What is being asked |
Using the entries below, return word for word the lines from the one containing "TOF pin GND: none -> GND" up to and including the last.

Records provided |

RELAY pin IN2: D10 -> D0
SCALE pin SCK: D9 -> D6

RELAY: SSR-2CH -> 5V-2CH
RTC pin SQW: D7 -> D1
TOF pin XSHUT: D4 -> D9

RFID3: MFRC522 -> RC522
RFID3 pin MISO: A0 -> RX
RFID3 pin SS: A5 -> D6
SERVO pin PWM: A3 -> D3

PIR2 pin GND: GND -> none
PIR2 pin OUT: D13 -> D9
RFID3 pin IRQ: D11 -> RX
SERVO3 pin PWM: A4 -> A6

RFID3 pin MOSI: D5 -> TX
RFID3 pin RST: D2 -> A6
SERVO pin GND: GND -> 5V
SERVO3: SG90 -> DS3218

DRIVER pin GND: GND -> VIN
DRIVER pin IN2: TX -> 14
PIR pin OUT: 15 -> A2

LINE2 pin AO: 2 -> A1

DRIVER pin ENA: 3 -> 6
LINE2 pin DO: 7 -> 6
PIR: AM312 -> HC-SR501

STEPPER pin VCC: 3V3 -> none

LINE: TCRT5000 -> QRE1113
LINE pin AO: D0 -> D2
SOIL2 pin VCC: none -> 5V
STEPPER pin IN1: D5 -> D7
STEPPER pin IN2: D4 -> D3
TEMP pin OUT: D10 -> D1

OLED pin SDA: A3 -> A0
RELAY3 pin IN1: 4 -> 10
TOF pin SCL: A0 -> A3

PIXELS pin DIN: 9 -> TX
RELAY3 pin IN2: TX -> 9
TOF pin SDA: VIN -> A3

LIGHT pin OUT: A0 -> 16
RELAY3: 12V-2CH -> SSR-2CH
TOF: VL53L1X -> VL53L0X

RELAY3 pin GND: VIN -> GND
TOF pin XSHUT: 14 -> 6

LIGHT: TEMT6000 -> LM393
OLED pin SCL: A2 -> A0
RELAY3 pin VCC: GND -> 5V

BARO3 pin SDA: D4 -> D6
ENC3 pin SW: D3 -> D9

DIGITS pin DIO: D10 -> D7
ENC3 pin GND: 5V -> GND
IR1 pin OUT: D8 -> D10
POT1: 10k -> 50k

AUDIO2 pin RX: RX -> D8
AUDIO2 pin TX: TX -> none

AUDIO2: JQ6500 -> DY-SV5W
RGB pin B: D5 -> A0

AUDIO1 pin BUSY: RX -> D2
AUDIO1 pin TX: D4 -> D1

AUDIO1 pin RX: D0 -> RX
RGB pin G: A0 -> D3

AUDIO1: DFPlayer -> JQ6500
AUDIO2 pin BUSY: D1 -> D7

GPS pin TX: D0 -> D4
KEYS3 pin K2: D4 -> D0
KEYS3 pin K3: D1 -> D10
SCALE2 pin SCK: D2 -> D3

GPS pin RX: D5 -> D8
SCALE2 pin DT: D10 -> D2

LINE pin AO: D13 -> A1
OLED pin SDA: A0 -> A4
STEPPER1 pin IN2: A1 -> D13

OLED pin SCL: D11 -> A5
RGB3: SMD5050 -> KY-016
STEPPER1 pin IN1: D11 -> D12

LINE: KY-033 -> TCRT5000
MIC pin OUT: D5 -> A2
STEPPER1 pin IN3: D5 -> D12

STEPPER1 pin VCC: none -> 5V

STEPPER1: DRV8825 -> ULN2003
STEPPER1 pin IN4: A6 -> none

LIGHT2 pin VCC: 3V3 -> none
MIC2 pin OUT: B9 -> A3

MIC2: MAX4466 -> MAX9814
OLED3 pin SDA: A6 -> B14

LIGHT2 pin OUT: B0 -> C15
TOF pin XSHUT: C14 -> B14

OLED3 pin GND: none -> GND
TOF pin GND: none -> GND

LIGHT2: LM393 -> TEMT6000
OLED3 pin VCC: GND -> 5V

Response below |
TOF pin GND: none -> GND

LIGHT2: LM393 -> TEMT6000
OLED3 pin VCC: GND -> 5V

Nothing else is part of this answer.